**Assigned task:** Transcribe the data that follows in full. Leave out the pictures.

**Available records:**

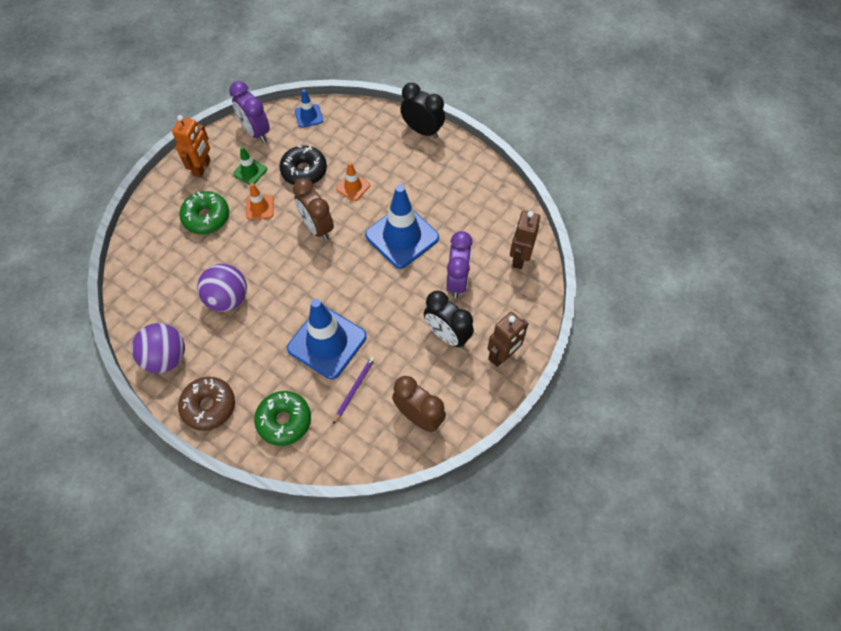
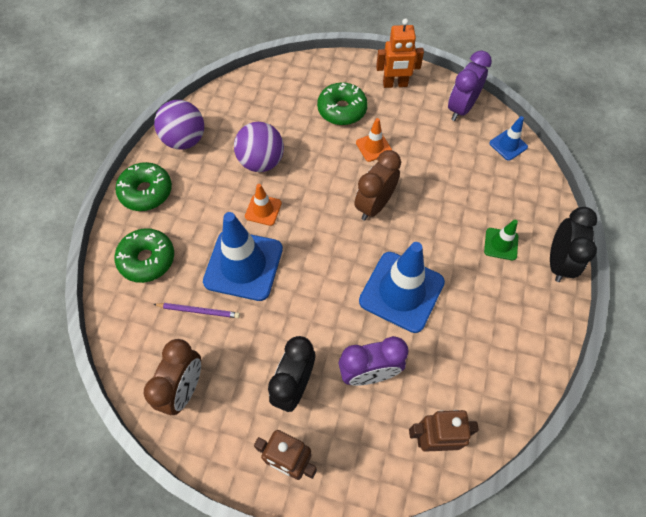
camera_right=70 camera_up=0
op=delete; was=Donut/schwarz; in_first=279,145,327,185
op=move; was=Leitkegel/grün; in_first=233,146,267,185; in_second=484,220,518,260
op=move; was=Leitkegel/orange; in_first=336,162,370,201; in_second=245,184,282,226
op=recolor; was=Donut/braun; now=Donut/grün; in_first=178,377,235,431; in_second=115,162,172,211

**Task solution:**
camera_right=70 camera_up=0
op=delete; was=Donut/schwarz; in_first=279,145,327,185
op=move; was=Leitkegel/grün; in_first=233,146,267,185; in_second=484,220,518,260
op=move; was=Leitkegel/orange; in_first=336,162,370,201; in_second=245,184,282,226
op=recolor; was=Donut/braun; now=Donut/grün; in_first=178,377,235,431; in_second=115,162,172,211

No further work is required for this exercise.